Extracted data:
══════════
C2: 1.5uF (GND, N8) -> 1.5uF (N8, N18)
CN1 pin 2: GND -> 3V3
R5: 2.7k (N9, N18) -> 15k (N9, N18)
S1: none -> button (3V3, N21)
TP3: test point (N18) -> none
══════════
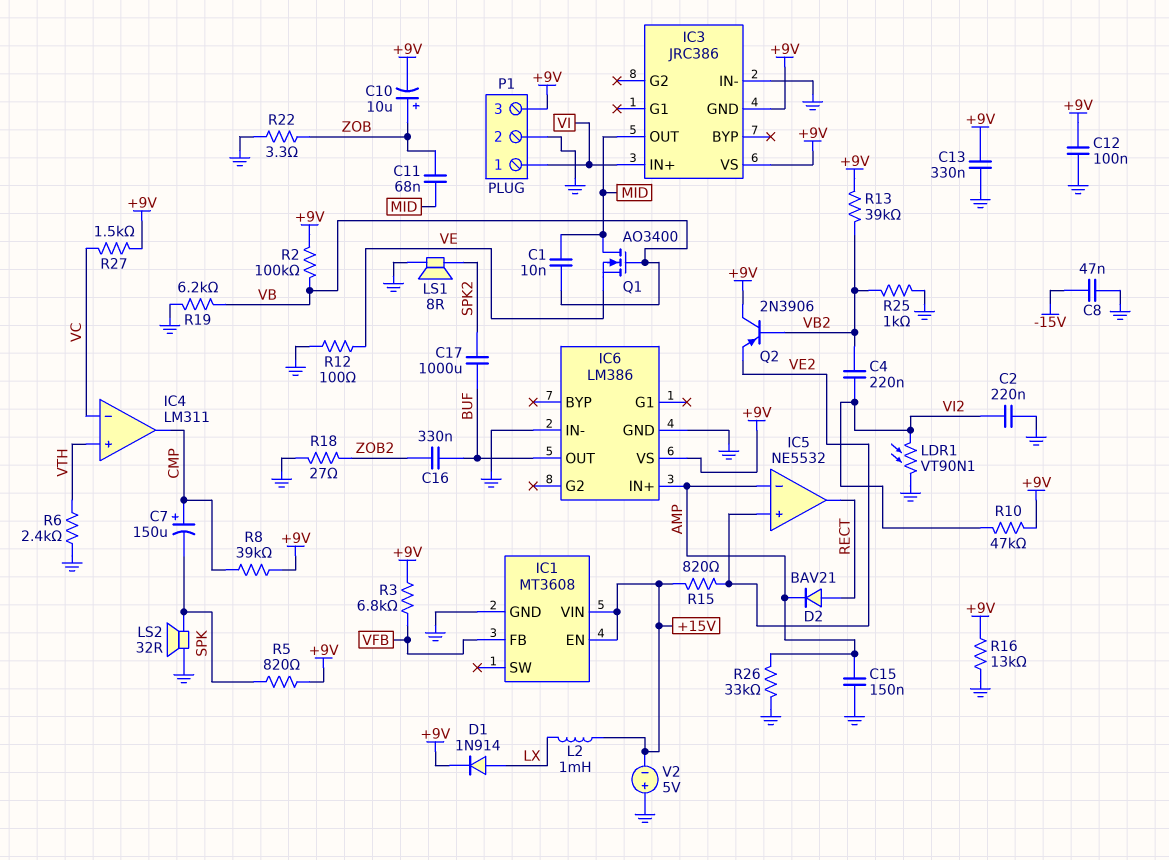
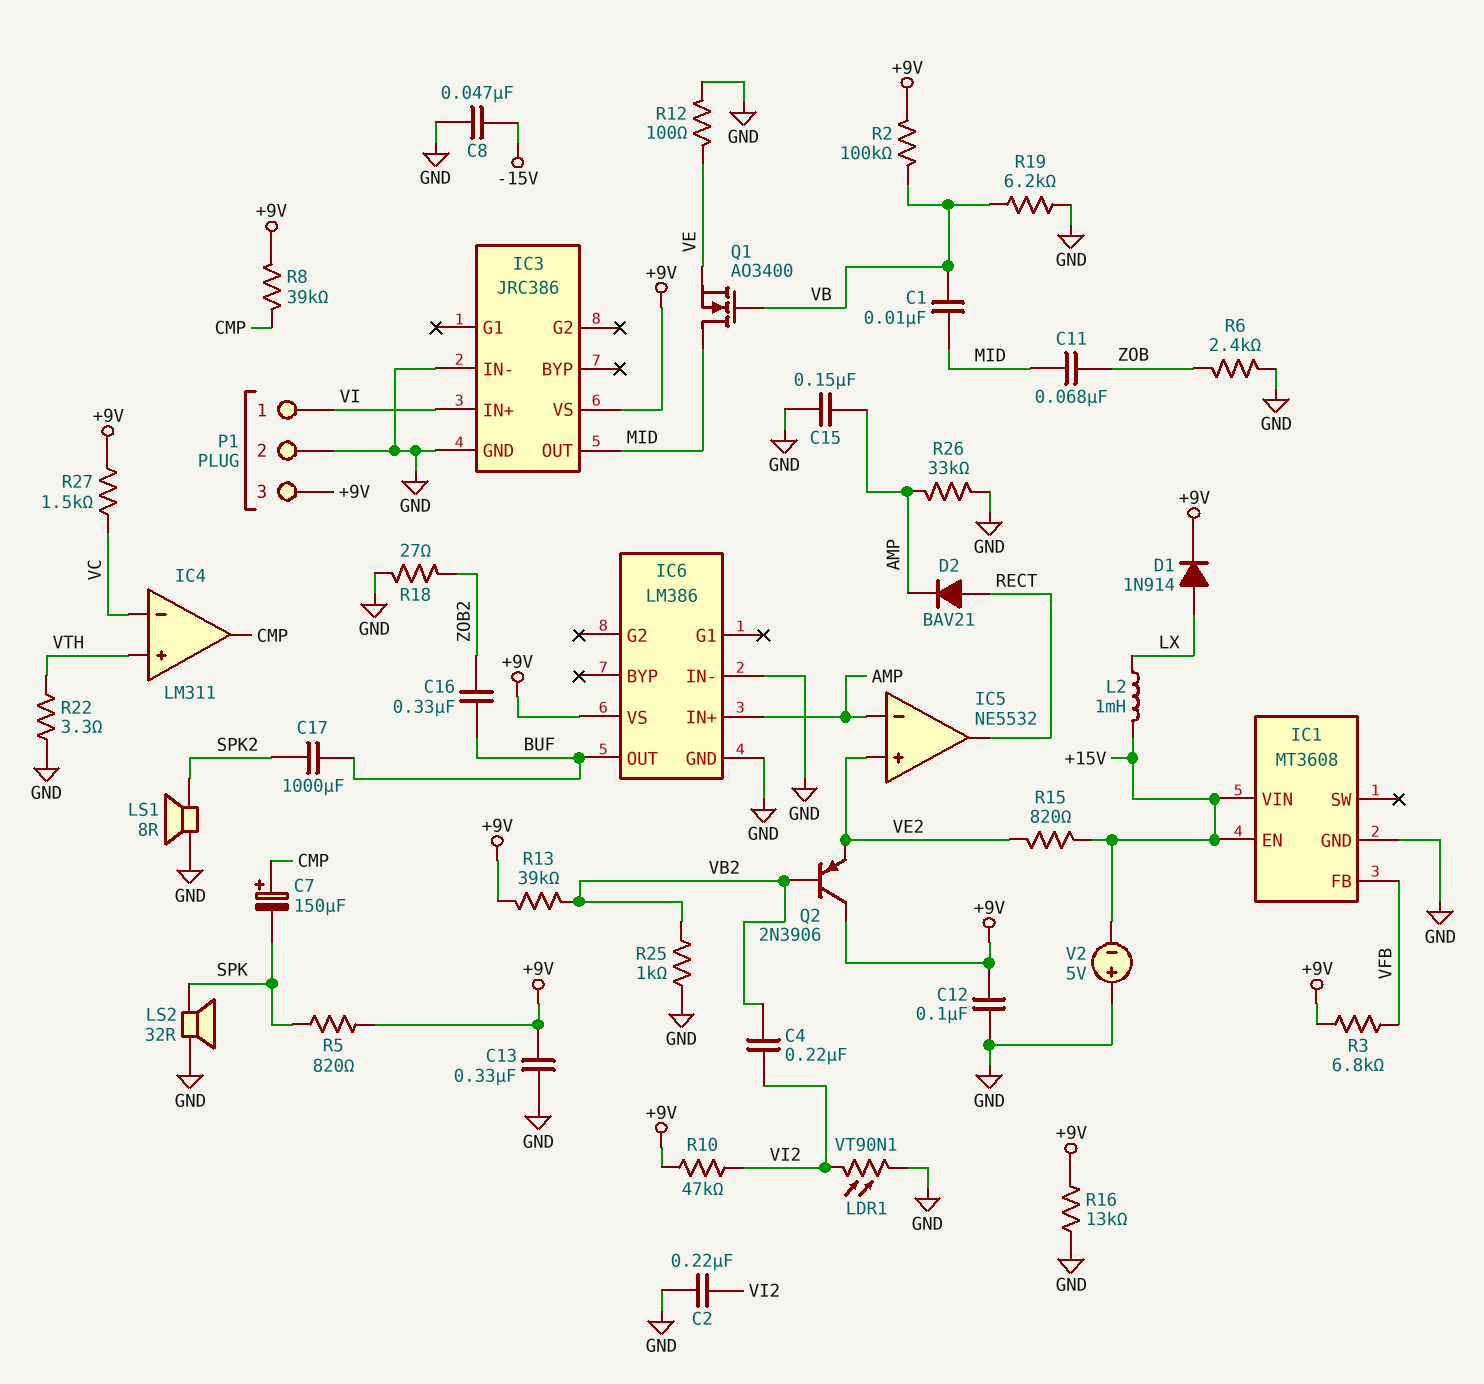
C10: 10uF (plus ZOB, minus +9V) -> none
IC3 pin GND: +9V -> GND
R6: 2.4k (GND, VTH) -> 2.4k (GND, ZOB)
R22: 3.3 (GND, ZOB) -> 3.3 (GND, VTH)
══════════
Task statement: Everything above from the line containing "R5: 2.7k (N9, N18) -> 15k (N9, N18)" through the line containing "TP3: test point (N18) -> none" must be copied exactly. Nothing outside that range belongs in the answer.

Reply:
R5: 2.7k (N9, N18) -> 15k (N9, N18)
S1: none -> button (3V3, N21)
TP3: test point (N18) -> none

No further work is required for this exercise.